__PROBLEM STATEMENT__
Extract the line that contains "yellow circle: (211, 204)" and every line after it to the end of the records below, exactly as written and nothing else.

________________________________________

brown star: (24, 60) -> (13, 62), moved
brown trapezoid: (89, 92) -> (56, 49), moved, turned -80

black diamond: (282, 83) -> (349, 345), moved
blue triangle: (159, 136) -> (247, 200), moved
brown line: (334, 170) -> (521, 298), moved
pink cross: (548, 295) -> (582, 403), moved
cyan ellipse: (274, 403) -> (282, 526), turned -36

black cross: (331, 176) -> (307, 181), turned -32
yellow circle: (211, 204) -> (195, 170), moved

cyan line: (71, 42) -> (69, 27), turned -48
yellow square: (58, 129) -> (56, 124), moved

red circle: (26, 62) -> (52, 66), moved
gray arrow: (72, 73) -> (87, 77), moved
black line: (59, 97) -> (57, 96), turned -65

________________________________________

__RESPONSE TO THE TASK__
yellow circle: (211, 204) -> (195, 170), moved

cyan line: (71, 42) -> (69, 27), turned -48
yellow square: (58, 129) -> (56, 124), moved

red circle: (26, 62) -> (52, 66), moved
gray arrow: (72, 73) -> (87, 77), moved
black line: (59, 97) -> (57, 96), turned -65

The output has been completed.